Exercise: Would you write out the records below exactly as given?

═══ Records supplied

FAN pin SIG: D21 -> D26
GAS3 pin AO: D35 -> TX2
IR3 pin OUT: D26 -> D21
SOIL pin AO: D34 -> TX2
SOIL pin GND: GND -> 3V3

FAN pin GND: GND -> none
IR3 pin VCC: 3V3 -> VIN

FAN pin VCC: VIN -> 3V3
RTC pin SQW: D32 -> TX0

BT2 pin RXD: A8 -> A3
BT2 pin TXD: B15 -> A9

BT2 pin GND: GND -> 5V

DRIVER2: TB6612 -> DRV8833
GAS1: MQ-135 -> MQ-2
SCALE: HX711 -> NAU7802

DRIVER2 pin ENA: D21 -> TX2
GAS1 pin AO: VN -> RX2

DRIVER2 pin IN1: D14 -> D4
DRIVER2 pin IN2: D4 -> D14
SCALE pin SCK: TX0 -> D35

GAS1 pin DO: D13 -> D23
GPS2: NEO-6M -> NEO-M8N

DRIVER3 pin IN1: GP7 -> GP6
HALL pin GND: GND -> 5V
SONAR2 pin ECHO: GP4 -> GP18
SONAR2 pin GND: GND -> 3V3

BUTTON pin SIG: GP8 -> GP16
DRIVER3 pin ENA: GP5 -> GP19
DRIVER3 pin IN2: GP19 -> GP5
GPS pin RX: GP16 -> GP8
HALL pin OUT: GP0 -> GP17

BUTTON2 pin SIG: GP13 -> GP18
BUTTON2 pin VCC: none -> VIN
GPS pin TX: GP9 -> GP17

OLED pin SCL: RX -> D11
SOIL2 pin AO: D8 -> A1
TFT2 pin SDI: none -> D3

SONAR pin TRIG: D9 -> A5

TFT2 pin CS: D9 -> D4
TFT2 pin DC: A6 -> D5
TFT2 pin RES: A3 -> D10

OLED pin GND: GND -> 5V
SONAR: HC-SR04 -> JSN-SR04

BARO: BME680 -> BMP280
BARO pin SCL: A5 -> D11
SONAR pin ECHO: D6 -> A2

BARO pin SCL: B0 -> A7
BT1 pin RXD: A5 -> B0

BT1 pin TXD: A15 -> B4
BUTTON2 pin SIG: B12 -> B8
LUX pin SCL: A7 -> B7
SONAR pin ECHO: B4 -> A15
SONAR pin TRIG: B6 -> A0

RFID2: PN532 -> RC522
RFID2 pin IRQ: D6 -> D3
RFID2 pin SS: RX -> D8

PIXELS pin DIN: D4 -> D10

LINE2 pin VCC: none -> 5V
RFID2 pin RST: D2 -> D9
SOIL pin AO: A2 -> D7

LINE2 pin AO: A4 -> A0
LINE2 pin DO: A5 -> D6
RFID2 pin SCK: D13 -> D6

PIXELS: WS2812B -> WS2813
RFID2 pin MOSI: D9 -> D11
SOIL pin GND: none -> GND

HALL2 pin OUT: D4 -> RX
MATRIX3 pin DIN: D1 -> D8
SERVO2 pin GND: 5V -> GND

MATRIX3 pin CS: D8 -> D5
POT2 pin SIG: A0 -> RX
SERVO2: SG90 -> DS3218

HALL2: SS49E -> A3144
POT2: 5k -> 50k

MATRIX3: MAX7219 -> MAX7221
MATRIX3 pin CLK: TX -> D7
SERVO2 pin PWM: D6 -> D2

══════

Answer area:
FAN pin SIG: D21 -> D26
GAS3 pin AO: D35 -> TX2
IR3 pin OUT: D26 -> D21
SOIL pin AO: D34 -> TX2
SOIL pin GND: GND -> 3V3

FAN pin GND: GND -> none
IR3 pin VCC: 3V3 -> VIN

FAN pin VCC: VIN -> 3V3
RTC pin SQW: D32 -> TX0

BT2 pin RXD: A8 -> A3
BT2 pin TXD: B15 -> A9

BT2 pin GND: GND -> 5V

DRIVER2: TB6612 -> DRV8833
GAS1: MQ-135 -> MQ-2
SCALE: HX711 -> NAU7802

DRIVER2 pin ENA: D21 -> TX2
GAS1 pin AO: VN -> RX2

DRIVER2 pin IN1: D14 -> D4
DRIVER2 pin IN2: D4 -> D14
SCALE pin SCK: TX0 -> D35

GAS1 pin DO: D13 -> D23
GPS2: NEO-6M -> NEO-M8N

DRIVER3 pin IN1: GP7 -> GP6
HALL pin GND: GND -> 5V
SONAR2 pin ECHO: GP4 -> GP18
SONAR2 pin GND: GND -> 3V3

BUTTON pin SIG: GP8 -> GP16
DRIVER3 pin ENA: GP5 -> GP19
DRIVER3 pin IN2: GP19 -> GP5
GPS pin RX: GP16 -> GP8
HALL pin OUT: GP0 -> GP17

BUTTON2 pin SIG: GP13 -> GP18
BUTTON2 pin VCC: none -> VIN
GPS pin TX: GP9 -> GP17

OLED pin SCL: RX -> D11
SOIL2 pin AO: D8 -> A1
TFT2 pin SDI: none -> D3

SONAR pin TRIG: D9 -> A5

TFT2 pin CS: D9 -> D4
TFT2 pin DC: A6 -> D5
TFT2 pin RES: A3 -> D10

OLED pin GND: GND -> 5V
SONAR: HC-SR04 -> JSN-SR04

BARO: BME680 -> BMP280
BARO pin SCL: A5 -> D11
SONAR pin ECHO: D6 -> A2

BARO pin SCL: B0 -> A7
BT1 pin RXD: A5 -> B0

BT1 pin TXD: A15 -> B4
BUTTON2 pin SIG: B12 -> B8
LUX pin SCL: A7 -> B7
SONAR pin ECHO: B4 -> A15
SONAR pin TRIG: B6 -> A0

RFID2: PN532 -> RC522
RFID2 pin IRQ: D6 -> D3
RFID2 pin SS: RX -> D8

PIXELS pin DIN: D4 -> D10

LINE2 pin VCC: none -> 5V
RFID2 pin RST: D2 -> D9
SOIL pin AO: A2 -> D7

LINE2 pin AO: A4 -> A0
LINE2 pin DO: A5 -> D6
RFID2 pin SCK: D13 -> D6

PIXELS: WS2812B -> WS2813
RFID2 pin MOSI: D9 -> D11
SOIL pin GND: none -> GND

HALL2 pin OUT: D4 -> RX
MATRIX3 pin DIN: D1 -> D8
SERVO2 pin GND: 5V -> GND

MATRIX3 pin CS: D8 -> D5
POT2 pin SIG: A0 -> RX
SERVO2: SG90 -> DS3218

HALL2: SS49E -> A3144
POT2: 5k -> 50k

MATRIX3: MAX7219 -> MAX7221
MATRIX3 pin CLK: TX -> D7
SERVO2 pin PWM: D6 -> D2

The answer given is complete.